[PROBLEM TO SOLVE] Every entry below needs to be repeated exactly.

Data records
....
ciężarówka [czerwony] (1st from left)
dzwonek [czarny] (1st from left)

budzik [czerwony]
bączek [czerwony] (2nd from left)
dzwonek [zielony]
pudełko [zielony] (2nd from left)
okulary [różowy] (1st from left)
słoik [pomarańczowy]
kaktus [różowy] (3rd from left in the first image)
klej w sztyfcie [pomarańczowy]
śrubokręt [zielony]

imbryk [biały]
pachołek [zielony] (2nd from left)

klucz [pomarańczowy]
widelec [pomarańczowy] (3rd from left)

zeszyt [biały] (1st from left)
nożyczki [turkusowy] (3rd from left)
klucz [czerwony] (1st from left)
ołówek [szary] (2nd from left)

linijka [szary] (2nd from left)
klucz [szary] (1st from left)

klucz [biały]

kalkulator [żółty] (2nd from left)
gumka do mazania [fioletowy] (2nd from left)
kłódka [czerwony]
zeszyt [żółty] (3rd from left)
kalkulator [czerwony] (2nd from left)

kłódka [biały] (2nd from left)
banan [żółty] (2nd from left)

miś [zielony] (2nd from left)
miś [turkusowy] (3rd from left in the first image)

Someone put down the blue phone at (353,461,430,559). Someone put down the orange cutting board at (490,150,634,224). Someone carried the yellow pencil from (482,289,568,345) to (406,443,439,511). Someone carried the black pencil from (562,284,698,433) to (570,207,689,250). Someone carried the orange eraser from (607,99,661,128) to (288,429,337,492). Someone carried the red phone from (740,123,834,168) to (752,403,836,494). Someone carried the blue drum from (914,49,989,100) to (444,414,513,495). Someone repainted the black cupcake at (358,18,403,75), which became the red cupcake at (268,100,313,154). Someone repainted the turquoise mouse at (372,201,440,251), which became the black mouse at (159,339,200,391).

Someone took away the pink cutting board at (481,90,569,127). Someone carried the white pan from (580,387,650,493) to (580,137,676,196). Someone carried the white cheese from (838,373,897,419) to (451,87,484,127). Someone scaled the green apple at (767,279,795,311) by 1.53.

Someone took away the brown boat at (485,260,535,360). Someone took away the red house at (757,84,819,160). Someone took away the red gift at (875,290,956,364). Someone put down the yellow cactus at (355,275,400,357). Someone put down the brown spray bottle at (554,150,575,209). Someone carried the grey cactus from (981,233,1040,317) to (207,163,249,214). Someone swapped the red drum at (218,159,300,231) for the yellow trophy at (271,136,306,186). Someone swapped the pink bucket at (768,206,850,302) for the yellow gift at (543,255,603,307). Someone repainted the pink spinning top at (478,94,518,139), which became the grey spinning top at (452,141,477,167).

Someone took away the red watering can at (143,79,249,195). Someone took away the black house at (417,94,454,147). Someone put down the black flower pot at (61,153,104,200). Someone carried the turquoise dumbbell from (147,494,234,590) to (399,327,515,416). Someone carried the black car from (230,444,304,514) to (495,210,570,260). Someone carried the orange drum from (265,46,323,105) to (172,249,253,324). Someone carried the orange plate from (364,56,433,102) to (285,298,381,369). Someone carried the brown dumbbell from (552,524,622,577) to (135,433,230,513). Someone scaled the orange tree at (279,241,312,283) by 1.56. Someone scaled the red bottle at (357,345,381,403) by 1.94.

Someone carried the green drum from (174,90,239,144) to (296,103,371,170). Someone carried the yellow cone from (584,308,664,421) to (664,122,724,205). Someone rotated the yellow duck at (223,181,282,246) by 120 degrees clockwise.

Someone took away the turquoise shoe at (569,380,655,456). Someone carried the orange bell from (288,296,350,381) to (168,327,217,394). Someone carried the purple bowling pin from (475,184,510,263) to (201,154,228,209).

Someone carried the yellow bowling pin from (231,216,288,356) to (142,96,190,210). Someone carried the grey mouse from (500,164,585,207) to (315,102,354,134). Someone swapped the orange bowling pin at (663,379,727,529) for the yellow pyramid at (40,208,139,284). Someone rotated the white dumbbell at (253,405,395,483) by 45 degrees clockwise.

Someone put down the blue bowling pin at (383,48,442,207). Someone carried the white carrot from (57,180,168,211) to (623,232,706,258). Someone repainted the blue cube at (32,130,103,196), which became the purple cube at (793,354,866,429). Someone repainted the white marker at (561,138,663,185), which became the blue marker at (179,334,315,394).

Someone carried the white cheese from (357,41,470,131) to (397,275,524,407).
....
[SOLUTION BELOW]
ciężarówka [czerwony] (1st from left)
dzwonek [czarny] (1st from left)

budzik [czerwony]
bączek [czerwony] (2nd from left)
dzwonek [zielony]
pudełko [zielony] (2nd from left)
okulary [różowy] (1st from left)
słoik [pomarańczowy]
kaktus [różowy] (3rd from left in the first image)
klej w sztyfcie [pomarańczowy]
śrubokręt [zielony]

imbryk [biały]
pachołek [zielony] (2nd from left)

klucz [pomarańczowy]
widelec [pomarańczowy] (3rd from left)

zeszyt [biały] (1st from left)
nożyczki [turkusowy] (3rd from left)
klucz [czerwony] (1st from left)
ołówek [szary] (2nd from left)

linijka [szary] (2nd from left)
klucz [szary] (1st from left)

klucz [biały]

kalkulator [żółty] (2nd from left)
gumka do mazania [fioletowy] (2nd from left)
kłódka [czerwony]
zeszyt [żółty] (3rd from left)
kalkulator [czerwony] (2nd from left)

kłódka [biały] (2nd from left)
banan [żółty] (2nd from left)

miś [zielony] (2nd from left)
miś [turkusowy] (3rd from left in the first image)

Someone put down the blue phone at (353,461,430,559). Someone put down the orange cutting board at (490,150,634,224). Someone carried the yellow pencil from (482,289,568,345) to (406,443,439,511). Someone carried the black pencil from (562,284,698,433) to (570,207,689,250). Someone carried the orange eraser from (607,99,661,128) to (288,429,337,492). Someone carried the red phone from (740,123,834,168) to (752,403,836,494). Someone carried the blue drum from (914,49,989,100) to (444,414,513,495). Someone repainted the black cupcake at (358,18,403,75), which became the red cupcake at (268,100,313,154). Someone repainted the turquoise mouse at (372,201,440,251), which became the black mouse at (159,339,200,391).

Someone took away the pink cutting board at (481,90,569,127). Someone carried the white pan from (580,387,650,493) to (580,137,676,196). Someone carried the white cheese from (838,373,897,419) to (451,87,484,127). Someone scaled the green apple at (767,279,795,311) by 1.53.

Someone took away the brown boat at (485,260,535,360). Someone took away the red house at (757,84,819,160). Someone took away the red gift at (875,290,956,364). Someone put down the yellow cactus at (355,275,400,357). Someone put down the brown spray bottle at (554,150,575,209). Someone carried the grey cactus from (981,233,1040,317) to (207,163,249,214). Someone swapped the red drum at (218,159,300,231) for the yellow trophy at (271,136,306,186). Someone swapped the pink bucket at (768,206,850,302) for the yellow gift at (543,255,603,307). Someone repainted the pink spinning top at (478,94,518,139), which became the grey spinning top at (452,141,477,167).

Someone took away the red watering can at (143,79,249,195). Someone took away the black house at (417,94,454,147). Someone put down the black flower pot at (61,153,104,200). Someone carried the turquoise dumbbell from (147,494,234,590) to (399,327,515,416). Someone carried the black car from (230,444,304,514) to (495,210,570,260). Someone carried the orange drum from (265,46,323,105) to (172,249,253,324). Someone carried the orange plate from (364,56,433,102) to (285,298,381,369). Someone carried the brown dumbbell from (552,524,622,577) to (135,433,230,513). Someone scaled the orange tree at (279,241,312,283) by 1.56. Someone scaled the red bottle at (357,345,381,403) by 1.94.

Someone carried the green drum from (174,90,239,144) to (296,103,371,170). Someone carried the yellow cone from (584,308,664,421) to (664,122,724,205). Someone rotated the yellow duck at (223,181,282,246) by 120 degrees clockwise.

Someone took away the turquoise shoe at (569,380,655,456). Someone carried the orange bell from (288,296,350,381) to (168,327,217,394). Someone carried the purple bowling pin from (475,184,510,263) to (201,154,228,209).

Someone carried the yellow bowling pin from (231,216,288,356) to (142,96,190,210). Someone carried the grey mouse from (500,164,585,207) to (315,102,354,134). Someone swapped the orange bowling pin at (663,379,727,529) for the yellow pyramid at (40,208,139,284). Someone rotated the white dumbbell at (253,405,395,483) by 45 degrees clockwise.

Someone put down the blue bowling pin at (383,48,442,207). Someone carried the white carrot from (57,180,168,211) to (623,232,706,258). Someone repainted the blue cube at (32,130,103,196), which became the purple cube at (793,354,866,429). Someone repainted the white marker at (561,138,663,185), which became the blue marker at (179,334,315,394).

Someone carried the white cheese from (357,41,470,131) to (397,275,524,407).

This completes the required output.